··· Given records ···

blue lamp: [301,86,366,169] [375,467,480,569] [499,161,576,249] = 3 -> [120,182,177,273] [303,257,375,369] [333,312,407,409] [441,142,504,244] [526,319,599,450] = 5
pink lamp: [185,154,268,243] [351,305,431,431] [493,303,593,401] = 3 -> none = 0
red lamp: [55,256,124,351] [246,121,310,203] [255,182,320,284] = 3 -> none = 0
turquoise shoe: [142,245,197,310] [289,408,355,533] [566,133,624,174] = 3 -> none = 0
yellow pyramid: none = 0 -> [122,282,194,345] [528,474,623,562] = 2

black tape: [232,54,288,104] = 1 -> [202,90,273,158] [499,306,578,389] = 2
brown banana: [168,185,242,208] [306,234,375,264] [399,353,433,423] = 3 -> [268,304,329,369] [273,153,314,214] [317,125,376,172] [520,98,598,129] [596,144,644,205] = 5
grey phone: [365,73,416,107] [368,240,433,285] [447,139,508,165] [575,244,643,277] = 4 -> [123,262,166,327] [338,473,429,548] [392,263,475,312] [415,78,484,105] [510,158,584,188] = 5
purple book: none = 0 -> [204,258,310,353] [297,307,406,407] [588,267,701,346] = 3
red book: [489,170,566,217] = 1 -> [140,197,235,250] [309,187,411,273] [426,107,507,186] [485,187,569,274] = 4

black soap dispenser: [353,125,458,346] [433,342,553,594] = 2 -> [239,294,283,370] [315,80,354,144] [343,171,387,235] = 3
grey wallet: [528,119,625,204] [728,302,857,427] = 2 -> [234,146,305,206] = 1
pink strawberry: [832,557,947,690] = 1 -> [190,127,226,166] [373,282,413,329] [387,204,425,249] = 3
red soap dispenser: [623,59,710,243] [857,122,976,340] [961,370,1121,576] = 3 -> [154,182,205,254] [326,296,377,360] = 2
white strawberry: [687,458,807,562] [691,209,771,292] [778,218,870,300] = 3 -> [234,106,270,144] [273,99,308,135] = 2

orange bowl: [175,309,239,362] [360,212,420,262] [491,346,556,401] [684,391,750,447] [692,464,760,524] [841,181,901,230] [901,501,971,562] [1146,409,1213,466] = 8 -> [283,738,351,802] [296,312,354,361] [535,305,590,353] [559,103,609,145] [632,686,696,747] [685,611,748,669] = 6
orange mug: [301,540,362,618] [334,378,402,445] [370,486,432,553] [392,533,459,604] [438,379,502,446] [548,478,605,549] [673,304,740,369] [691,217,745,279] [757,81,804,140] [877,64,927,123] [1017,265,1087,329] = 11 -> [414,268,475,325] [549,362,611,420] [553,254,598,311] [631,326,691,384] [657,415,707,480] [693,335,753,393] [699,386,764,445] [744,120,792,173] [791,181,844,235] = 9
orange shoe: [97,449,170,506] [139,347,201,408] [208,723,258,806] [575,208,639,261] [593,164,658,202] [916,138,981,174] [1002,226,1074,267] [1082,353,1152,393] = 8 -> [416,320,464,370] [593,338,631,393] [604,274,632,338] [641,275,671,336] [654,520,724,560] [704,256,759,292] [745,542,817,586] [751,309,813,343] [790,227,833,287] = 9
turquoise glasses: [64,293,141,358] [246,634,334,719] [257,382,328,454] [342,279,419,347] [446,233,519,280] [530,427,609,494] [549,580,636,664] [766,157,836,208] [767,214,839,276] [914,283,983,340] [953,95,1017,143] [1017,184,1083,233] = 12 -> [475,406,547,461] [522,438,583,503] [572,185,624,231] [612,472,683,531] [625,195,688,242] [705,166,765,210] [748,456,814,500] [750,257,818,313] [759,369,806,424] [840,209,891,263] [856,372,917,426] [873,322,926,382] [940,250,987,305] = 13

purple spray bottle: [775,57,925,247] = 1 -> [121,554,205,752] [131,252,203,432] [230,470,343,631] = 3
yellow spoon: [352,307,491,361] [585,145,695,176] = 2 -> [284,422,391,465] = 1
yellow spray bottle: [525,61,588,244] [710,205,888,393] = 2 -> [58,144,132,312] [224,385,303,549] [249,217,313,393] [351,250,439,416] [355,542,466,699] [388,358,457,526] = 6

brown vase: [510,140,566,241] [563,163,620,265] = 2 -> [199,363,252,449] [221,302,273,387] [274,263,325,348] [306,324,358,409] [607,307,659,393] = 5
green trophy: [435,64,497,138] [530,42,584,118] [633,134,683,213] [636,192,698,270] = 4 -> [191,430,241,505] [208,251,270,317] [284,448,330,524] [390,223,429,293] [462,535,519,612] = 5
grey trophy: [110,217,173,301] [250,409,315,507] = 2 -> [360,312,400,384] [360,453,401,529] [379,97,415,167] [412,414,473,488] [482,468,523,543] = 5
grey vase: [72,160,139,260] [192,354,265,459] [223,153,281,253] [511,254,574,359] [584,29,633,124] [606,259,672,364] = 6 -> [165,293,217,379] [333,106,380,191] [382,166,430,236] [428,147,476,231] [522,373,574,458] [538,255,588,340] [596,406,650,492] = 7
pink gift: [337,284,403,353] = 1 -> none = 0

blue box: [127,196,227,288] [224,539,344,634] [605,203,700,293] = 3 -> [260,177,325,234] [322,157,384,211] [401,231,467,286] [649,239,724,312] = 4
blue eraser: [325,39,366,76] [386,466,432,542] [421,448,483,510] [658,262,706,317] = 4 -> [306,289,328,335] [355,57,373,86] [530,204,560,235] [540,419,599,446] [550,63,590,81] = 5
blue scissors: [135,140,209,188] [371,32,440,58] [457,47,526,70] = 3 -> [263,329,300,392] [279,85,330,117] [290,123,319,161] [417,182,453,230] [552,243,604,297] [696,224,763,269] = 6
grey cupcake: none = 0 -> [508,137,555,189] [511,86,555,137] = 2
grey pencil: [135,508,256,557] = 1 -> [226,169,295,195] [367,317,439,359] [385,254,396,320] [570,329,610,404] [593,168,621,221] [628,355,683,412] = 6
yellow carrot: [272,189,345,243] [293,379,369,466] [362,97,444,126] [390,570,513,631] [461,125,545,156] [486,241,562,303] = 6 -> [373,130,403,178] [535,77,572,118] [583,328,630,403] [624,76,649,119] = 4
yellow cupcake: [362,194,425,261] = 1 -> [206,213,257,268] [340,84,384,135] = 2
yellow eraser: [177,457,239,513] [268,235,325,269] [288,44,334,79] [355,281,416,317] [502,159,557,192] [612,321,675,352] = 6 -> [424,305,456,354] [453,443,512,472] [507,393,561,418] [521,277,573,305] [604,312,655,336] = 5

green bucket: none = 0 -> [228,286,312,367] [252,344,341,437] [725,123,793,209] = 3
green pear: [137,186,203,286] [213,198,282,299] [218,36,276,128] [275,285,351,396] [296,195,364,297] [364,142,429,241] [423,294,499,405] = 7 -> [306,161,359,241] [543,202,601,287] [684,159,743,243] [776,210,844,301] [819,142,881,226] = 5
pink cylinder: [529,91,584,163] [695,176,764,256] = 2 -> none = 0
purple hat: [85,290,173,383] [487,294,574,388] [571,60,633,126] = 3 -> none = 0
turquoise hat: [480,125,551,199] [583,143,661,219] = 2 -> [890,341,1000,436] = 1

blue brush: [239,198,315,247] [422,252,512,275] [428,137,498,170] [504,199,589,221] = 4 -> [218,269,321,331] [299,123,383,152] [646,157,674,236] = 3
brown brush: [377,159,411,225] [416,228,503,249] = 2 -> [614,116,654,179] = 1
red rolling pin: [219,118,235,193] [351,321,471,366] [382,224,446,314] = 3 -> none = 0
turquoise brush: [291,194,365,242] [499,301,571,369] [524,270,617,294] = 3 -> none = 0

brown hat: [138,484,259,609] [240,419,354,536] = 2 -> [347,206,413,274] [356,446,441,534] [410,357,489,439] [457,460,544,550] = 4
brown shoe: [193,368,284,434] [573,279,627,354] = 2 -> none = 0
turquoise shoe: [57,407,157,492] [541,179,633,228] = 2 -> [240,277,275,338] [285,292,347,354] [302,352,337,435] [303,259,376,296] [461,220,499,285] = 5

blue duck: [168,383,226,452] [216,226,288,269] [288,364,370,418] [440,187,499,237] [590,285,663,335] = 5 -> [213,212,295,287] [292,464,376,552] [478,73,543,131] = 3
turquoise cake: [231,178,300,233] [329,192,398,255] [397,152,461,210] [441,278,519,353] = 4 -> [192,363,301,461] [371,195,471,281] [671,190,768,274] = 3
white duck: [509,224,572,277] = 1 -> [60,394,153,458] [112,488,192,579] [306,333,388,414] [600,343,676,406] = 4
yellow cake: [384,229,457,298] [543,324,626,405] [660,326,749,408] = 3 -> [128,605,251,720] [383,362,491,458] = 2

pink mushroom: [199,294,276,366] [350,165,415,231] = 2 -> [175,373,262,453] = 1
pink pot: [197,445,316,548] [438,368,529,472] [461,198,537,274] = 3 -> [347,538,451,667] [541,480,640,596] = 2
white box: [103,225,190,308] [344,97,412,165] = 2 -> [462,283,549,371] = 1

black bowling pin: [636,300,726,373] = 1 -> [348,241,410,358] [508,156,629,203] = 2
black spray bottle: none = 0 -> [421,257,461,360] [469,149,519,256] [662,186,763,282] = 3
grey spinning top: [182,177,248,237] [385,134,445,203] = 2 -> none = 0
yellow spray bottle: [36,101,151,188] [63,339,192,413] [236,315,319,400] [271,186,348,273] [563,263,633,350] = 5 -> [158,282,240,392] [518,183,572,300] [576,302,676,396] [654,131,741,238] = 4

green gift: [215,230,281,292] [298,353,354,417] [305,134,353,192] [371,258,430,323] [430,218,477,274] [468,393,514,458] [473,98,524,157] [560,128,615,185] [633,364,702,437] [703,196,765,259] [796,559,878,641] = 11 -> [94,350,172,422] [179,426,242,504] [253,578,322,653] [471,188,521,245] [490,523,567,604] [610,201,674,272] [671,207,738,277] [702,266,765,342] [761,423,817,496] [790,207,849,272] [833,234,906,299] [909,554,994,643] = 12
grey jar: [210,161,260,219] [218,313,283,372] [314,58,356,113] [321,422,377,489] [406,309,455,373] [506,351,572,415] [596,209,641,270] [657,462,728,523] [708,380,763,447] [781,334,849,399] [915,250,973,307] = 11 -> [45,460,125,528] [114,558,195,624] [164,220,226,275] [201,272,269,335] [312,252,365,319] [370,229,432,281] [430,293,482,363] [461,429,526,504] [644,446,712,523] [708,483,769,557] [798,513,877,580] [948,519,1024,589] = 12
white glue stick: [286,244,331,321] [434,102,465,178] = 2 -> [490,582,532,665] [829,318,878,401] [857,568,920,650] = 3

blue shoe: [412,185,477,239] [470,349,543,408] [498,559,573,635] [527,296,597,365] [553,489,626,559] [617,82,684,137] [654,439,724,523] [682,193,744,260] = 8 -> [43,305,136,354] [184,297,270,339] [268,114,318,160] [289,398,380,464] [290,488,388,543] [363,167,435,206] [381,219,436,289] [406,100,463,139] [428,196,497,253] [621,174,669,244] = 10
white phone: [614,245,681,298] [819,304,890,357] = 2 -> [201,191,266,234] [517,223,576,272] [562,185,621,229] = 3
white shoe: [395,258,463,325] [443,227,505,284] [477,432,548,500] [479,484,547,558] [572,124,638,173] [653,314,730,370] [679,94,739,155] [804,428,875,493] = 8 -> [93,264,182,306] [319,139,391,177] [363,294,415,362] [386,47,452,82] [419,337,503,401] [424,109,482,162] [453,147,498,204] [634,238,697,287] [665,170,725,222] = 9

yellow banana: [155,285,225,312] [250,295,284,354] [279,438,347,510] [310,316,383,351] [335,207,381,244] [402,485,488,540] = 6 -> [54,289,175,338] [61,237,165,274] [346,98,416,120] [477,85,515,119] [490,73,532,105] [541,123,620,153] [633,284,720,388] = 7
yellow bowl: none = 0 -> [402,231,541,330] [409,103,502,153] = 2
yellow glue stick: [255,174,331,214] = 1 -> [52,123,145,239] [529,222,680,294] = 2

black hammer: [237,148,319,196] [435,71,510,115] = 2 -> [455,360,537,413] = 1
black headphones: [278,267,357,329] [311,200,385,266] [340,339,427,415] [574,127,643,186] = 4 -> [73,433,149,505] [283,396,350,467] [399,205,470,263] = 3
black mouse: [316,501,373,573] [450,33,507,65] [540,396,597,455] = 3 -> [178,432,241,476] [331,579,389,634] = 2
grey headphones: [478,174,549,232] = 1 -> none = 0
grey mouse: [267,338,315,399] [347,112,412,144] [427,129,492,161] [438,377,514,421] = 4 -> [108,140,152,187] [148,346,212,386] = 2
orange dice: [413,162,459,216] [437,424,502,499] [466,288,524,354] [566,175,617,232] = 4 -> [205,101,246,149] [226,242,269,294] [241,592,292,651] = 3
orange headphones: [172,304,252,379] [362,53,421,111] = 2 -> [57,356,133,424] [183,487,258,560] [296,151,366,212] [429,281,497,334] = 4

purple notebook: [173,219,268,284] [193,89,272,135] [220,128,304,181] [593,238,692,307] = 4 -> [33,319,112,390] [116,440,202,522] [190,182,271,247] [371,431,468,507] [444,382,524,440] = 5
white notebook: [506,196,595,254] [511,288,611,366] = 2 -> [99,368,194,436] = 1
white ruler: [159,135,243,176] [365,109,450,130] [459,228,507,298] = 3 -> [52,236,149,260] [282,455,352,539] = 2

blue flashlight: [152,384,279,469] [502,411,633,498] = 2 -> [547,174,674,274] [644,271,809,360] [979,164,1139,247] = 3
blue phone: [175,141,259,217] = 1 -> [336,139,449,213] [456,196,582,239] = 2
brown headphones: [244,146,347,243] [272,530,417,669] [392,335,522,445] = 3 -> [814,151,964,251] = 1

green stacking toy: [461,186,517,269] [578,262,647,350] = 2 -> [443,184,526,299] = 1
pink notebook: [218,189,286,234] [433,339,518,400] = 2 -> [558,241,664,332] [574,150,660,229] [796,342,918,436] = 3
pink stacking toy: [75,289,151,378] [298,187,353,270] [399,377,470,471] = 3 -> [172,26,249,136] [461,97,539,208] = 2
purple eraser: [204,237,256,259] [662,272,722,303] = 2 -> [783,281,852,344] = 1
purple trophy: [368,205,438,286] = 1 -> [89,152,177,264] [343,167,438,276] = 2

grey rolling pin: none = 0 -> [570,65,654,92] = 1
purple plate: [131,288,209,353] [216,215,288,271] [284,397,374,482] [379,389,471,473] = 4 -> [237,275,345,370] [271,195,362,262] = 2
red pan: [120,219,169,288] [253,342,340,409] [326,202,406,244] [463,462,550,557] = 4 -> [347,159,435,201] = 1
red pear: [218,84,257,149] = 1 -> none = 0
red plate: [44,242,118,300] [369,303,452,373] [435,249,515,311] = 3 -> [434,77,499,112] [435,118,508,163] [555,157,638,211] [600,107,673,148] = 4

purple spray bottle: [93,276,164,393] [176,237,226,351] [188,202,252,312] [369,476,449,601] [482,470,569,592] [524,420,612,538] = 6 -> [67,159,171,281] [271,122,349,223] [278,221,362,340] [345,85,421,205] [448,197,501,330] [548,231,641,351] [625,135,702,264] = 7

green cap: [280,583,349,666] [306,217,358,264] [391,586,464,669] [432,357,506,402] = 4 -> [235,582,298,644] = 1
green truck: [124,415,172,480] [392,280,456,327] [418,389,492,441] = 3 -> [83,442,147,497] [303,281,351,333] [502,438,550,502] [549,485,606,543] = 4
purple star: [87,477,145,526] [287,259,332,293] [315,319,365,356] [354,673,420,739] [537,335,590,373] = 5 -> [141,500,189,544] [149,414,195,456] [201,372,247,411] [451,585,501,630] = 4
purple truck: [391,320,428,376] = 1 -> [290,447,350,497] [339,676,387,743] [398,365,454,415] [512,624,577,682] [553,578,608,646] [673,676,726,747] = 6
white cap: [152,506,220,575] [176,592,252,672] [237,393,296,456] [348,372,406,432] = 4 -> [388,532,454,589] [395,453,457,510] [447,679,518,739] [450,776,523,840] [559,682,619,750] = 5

···

Task item:
Using the data above, transcribe the lines that run from the line with "green bucket: none" to the line with "pink pot: [197,445,316,548]", both ends kept, and output nothing else.

Answer for the task:
green bucket: none = 0 -> [228,286,312,367] [252,344,341,437] [725,123,793,209] = 3
green pear: [137,186,203,286] [213,198,282,299] [218,36,276,128] [275,285,351,396] [296,195,364,297] [364,142,429,241] [423,294,499,405] = 7 -> [306,161,359,241] [543,202,601,287] [684,159,743,243] [776,210,844,301] [819,142,881,226] = 5
pink cylinder: [529,91,584,163] [695,176,764,256] = 2 -> none = 0
purple hat: [85,290,173,383] [487,294,574,388] [571,60,633,126] = 3 -> none = 0
turquoise hat: [480,125,551,199] [583,143,661,219] = 2 -> [890,341,1000,436] = 1

blue brush: [239,198,315,247] [422,252,512,275] [428,137,498,170] [504,199,589,221] = 4 -> [218,269,321,331] [299,123,383,152] [646,157,674,236] = 3
brown brush: [377,159,411,225] [416,228,503,249] = 2 -> [614,116,654,179] = 1
red rolling pin: [219,118,235,193] [351,321,471,366] [382,224,446,314] = 3 -> none = 0
turquoise brush: [291,194,365,242] [499,301,571,369] [524,270,617,294] = 3 -> none = 0

brown hat: [138,484,259,609] [240,419,354,536] = 2 -> [347,206,413,274] [356,446,441,534] [410,357,489,439] [457,460,544,550] = 4
brown shoe: [193,368,284,434] [573,279,627,354] = 2 -> none = 0
turquoise shoe: [57,407,157,492] [541,179,633,228] = 2 -> [240,277,275,338] [285,292,347,354] [302,352,337,435] [303,259,376,296] [461,220,499,285] = 5

blue duck: [168,383,226,452] [216,226,288,269] [288,364,370,418] [440,187,499,237] [590,285,663,335] = 5 -> [213,212,295,287] [292,464,376,552] [478,73,543,131] = 3
turquoise cake: [231,178,300,233] [329,192,398,255] [397,152,461,210] [441,278,519,353] = 4 -> [192,363,301,461] [371,195,471,281] [671,190,768,274] = 3
white duck: [509,224,572,277] = 1 -> [60,394,153,458] [112,488,192,579] [306,333,388,414] [600,343,676,406] = 4
yellow cake: [384,229,457,298] [543,324,626,405] [660,326,749,408] = 3 -> [128,605,251,720] [383,362,491,458] = 2

pink mushroom: [199,294,276,366] [350,165,415,231] = 2 -> [175,373,262,453] = 1
pink pot: [197,445,316,548] [438,368,529,472] [461,198,537,274] = 3 -> [347,538,451,667] [541,480,640,596] = 2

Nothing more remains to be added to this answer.